■ Exercise brief
Every line in the records below between the one holding "C2: 68uF (plus" and the one holding "R12: 22k (+12V, BTN) -> 62k (+12V, BTN)", inclusive, is to be set down exactly; all other lines are to be left out.

[Content revision data]
◇ ◇ ◇ ◇

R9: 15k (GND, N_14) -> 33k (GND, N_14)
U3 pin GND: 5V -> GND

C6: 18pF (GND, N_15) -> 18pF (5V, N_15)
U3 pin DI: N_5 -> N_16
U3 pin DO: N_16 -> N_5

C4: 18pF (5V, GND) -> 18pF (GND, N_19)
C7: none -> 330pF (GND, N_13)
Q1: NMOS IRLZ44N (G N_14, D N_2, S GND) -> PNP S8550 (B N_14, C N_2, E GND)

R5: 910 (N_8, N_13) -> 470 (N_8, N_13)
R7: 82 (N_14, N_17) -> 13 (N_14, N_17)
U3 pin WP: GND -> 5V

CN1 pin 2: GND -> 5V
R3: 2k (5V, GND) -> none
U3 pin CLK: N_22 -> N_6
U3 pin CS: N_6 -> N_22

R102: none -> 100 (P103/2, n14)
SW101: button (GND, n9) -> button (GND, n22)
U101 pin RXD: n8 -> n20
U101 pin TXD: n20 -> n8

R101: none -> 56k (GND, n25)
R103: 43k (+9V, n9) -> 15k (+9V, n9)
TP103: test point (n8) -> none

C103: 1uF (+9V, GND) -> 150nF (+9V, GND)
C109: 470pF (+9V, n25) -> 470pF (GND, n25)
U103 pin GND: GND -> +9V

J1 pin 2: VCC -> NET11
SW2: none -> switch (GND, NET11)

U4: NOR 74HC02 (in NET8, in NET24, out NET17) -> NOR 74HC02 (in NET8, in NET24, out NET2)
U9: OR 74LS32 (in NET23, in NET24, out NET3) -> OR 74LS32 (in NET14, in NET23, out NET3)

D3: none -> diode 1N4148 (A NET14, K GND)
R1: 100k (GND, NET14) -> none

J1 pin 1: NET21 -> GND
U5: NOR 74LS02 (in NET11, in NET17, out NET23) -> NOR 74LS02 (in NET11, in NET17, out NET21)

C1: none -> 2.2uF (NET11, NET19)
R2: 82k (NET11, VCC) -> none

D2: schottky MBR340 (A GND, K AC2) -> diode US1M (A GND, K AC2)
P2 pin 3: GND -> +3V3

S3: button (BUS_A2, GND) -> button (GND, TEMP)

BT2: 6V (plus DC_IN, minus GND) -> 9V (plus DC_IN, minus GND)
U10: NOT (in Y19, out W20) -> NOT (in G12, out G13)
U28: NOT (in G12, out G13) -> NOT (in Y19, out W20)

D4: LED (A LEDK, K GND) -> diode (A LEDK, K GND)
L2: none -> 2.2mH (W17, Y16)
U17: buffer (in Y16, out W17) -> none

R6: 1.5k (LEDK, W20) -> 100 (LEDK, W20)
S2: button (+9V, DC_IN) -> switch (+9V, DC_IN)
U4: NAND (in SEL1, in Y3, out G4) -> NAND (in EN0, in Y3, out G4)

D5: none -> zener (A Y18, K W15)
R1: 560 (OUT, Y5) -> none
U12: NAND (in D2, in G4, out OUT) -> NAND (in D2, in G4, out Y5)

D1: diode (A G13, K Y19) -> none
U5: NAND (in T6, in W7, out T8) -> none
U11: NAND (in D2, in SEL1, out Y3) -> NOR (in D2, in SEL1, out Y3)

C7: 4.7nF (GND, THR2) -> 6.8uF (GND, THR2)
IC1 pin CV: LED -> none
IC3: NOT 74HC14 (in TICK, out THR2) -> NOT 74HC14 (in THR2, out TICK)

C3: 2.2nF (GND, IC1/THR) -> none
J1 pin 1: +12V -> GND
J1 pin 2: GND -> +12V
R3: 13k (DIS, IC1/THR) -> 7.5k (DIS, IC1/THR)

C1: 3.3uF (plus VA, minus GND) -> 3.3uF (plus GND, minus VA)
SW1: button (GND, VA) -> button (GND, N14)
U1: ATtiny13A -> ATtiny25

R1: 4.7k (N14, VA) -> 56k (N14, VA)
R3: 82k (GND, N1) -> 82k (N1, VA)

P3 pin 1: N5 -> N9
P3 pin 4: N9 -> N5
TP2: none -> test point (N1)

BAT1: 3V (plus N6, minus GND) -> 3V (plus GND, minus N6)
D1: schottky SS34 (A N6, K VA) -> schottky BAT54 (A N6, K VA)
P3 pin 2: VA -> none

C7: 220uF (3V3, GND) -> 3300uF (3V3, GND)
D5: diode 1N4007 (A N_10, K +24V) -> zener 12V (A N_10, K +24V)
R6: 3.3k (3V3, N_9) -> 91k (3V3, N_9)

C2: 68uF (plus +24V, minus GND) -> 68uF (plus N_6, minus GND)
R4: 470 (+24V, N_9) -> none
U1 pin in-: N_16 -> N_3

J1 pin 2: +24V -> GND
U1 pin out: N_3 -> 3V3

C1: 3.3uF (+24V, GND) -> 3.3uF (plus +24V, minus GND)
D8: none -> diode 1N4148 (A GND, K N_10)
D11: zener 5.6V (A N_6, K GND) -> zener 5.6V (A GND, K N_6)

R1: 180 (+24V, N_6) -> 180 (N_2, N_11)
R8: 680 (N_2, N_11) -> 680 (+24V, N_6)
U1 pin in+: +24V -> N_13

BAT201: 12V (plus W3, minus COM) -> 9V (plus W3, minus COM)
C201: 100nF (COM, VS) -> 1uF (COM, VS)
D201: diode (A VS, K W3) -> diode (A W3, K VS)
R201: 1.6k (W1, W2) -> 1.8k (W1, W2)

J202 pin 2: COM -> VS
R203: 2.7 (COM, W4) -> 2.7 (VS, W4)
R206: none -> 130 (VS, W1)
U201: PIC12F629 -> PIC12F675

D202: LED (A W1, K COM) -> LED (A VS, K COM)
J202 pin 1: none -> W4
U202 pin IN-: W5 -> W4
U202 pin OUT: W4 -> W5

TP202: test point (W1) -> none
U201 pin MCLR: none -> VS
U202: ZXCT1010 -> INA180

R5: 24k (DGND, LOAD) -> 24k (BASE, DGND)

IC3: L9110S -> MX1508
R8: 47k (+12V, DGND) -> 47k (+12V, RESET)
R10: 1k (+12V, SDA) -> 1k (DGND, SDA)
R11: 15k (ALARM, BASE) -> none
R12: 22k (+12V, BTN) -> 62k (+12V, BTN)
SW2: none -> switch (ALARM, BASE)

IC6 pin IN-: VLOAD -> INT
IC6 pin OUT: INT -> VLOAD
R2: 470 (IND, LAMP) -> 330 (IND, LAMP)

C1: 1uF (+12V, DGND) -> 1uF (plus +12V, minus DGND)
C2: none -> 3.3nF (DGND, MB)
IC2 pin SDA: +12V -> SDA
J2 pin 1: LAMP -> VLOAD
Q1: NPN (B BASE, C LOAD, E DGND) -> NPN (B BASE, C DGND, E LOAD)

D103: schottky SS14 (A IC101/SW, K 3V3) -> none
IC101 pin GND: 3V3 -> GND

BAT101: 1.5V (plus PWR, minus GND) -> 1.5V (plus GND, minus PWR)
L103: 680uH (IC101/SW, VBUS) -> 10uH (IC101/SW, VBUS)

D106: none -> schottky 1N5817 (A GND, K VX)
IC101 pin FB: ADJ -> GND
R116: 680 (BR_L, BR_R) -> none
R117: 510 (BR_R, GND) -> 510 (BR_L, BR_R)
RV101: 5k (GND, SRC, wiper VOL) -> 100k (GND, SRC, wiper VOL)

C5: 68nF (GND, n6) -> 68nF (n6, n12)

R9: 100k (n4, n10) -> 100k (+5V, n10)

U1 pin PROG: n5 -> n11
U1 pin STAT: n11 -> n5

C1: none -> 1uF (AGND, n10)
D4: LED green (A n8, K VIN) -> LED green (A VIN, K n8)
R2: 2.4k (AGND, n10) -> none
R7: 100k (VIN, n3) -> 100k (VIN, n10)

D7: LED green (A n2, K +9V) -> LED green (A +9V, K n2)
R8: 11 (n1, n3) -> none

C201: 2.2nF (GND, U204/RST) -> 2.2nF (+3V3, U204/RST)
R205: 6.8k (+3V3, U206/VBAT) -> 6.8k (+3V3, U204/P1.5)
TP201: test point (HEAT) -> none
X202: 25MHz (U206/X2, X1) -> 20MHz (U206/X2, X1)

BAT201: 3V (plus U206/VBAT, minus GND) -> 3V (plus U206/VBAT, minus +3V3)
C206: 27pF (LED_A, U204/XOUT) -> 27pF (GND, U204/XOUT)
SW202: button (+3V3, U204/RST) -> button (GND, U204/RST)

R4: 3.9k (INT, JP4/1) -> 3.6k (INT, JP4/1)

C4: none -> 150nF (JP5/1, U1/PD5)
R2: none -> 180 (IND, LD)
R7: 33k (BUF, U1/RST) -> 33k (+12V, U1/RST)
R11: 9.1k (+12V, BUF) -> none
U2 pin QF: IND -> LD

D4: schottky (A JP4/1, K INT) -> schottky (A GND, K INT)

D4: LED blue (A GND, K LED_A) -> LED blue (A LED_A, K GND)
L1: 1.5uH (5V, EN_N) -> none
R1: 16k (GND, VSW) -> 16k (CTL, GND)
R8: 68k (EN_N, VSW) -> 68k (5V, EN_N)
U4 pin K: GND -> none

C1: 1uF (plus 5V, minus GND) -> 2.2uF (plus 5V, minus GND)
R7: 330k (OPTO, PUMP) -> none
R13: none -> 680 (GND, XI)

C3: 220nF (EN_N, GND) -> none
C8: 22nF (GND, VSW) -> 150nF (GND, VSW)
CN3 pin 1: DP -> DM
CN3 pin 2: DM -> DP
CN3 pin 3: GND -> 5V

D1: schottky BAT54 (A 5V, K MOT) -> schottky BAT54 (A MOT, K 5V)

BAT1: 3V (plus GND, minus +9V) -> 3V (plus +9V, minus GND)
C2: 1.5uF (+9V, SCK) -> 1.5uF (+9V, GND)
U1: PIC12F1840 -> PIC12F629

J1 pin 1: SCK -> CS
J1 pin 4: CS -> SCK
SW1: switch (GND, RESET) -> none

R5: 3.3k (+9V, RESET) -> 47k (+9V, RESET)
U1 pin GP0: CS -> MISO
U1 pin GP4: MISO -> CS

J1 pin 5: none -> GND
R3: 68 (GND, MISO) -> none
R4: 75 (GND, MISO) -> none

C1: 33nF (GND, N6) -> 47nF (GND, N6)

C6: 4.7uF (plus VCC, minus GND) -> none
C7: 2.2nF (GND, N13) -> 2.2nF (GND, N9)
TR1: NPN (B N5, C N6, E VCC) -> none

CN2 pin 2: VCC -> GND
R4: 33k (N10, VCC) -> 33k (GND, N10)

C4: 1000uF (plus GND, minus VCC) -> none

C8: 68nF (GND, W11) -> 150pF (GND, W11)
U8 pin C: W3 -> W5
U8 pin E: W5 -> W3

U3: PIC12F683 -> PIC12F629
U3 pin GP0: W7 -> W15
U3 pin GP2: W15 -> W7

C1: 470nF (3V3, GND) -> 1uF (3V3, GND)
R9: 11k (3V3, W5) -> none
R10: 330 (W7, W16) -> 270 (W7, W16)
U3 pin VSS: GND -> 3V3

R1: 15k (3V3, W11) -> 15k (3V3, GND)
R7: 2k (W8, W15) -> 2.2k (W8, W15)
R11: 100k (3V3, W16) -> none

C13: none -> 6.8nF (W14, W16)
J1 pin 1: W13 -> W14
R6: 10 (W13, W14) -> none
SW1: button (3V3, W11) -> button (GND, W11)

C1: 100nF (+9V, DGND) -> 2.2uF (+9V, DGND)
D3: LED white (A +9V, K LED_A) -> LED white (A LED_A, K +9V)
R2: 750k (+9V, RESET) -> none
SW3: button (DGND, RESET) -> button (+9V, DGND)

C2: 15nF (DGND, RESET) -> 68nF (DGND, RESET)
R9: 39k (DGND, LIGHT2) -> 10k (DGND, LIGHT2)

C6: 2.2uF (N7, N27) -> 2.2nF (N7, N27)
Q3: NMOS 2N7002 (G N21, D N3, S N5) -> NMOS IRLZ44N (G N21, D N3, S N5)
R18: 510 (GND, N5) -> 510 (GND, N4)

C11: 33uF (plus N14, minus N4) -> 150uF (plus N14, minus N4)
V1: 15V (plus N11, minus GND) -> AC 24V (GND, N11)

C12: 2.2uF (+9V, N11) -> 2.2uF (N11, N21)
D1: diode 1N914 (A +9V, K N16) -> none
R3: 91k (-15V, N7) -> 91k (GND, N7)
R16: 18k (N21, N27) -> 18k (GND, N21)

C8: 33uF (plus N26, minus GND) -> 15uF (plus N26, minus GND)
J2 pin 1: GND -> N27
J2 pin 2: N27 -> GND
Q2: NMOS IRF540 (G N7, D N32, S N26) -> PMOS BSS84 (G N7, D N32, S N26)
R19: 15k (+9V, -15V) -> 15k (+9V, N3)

◇ ◇ ◇ ◇

■ Solution
C2: 68uF (plus +24V, minus GND) -> 68uF (plus N_6, minus GND)
R4: 470 (+24V, N_9) -> none
U1 pin in-: N_16 -> N_3

J1 pin 2: +24V -> GND
U1 pin out: N_3 -> 3V3

C1: 3.3uF (+24V, GND) -> 3.3uF (plus +24V, minus GND)
D8: none -> diode 1N4148 (A GND, K N_10)
D11: zener 5.6V (A N_6, K GND) -> zener 5.6V (A GND, K N_6)

R1: 180 (+24V, N_6) -> 180 (N_2, N_11)
R8: 680 (N_2, N_11) -> 680 (+24V, N_6)
U1 pin in+: +24V -> N_13

BAT201: 12V (plus W3, minus COM) -> 9V (plus W3, minus COM)
C201: 100nF (COM, VS) -> 1uF (COM, VS)
D201: diode (A VS, K W3) -> diode (A W3, K VS)
R201: 1.6k (W1, W2) -> 1.8k (W1, W2)

J202 pin 2: COM -> VS
R203: 2.7 (COM, W4) -> 2.7 (VS, W4)
R206: none -> 130 (VS, W1)
U201: PIC12F629 -> PIC12F675

D202: LED (A W1, K COM) -> LED (A VS, K COM)
J202 pin 1: none -> W4
U202 pin IN-: W5 -> W4
U202 pin OUT: W4 -> W5

TP202: test point (W1) -> none
U201 pin MCLR: none -> VS
U202: ZXCT1010 -> INA180

R5: 24k (DGND, LOAD) -> 24k (BASE, DGND)

IC3: L9110S -> MX1508
R8: 47k (+12V, DGND) -> 47k (+12V, RESET)
R10: 1k (+12V, SDA) -> 1k (DGND, SDA)
R11: 15k (ALARM, BASE) -> none
R12: 22k (+12V, BTN) -> 62k (+12V, BTN)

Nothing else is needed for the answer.